START RAW DATA

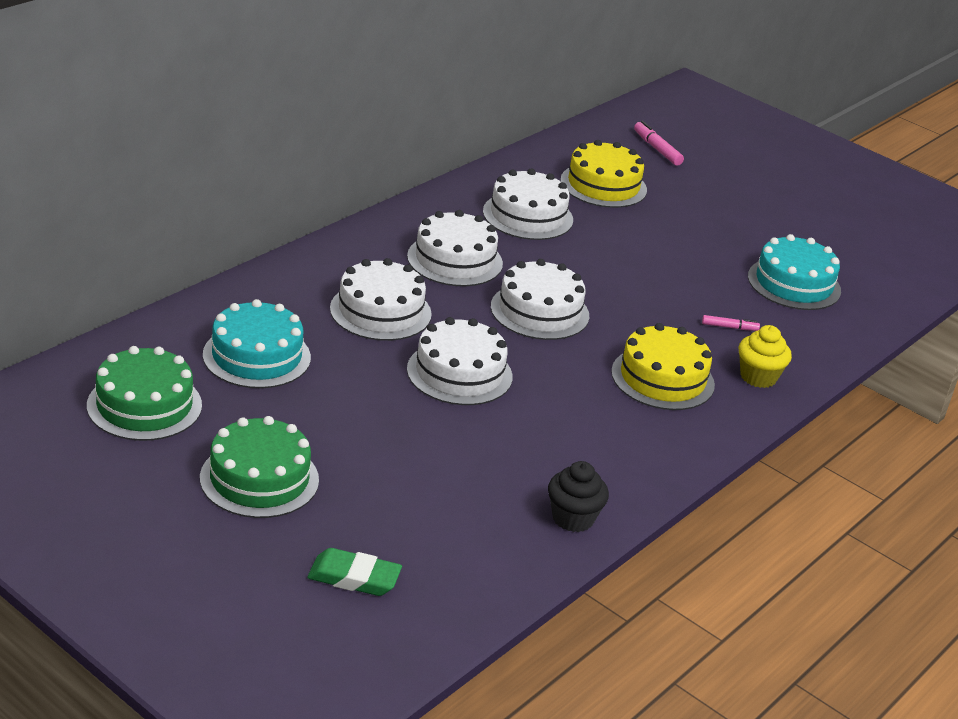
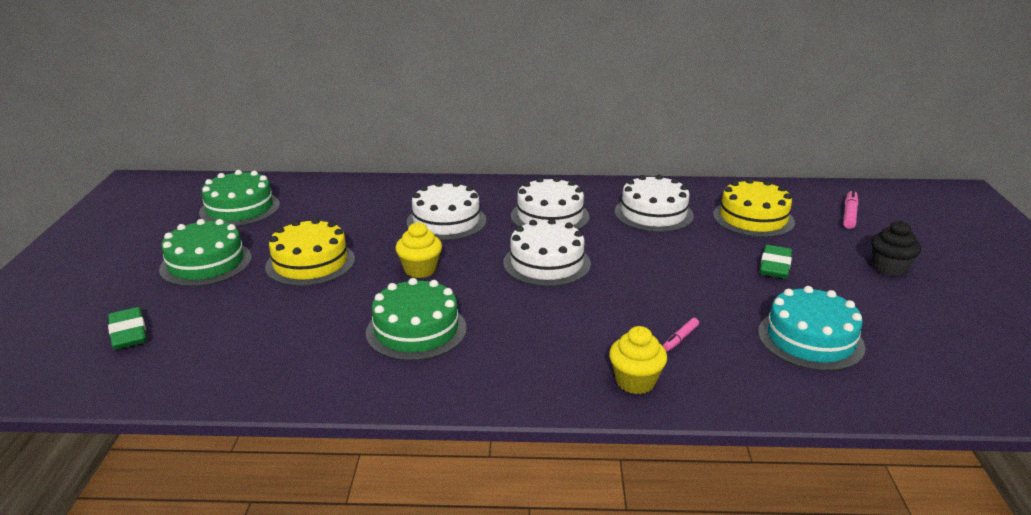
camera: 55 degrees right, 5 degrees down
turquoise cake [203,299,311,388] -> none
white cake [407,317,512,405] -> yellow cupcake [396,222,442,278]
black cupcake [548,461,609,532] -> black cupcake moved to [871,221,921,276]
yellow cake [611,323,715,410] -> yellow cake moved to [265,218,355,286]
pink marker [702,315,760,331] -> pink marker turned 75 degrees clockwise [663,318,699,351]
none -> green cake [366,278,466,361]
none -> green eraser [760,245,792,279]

END RAW DATA

Could you repeat every record exactly as written, with the pictures left out?

camera: 55 degrees right, 5 degrees down
turquoise cake [203,299,311,388] -> none
white cake [407,317,512,405] -> yellow cupcake [396,222,442,278]
black cupcake [548,461,609,532] -> black cupcake moved to [871,221,921,276]
yellow cake [611,323,715,410] -> yellow cake moved to [265,218,355,286]
pink marker [702,315,760,331] -> pink marker turned 75 degrees clockwise [663,318,699,351]
none -> green cake [366,278,466,361]
none -> green eraser [760,245,792,279]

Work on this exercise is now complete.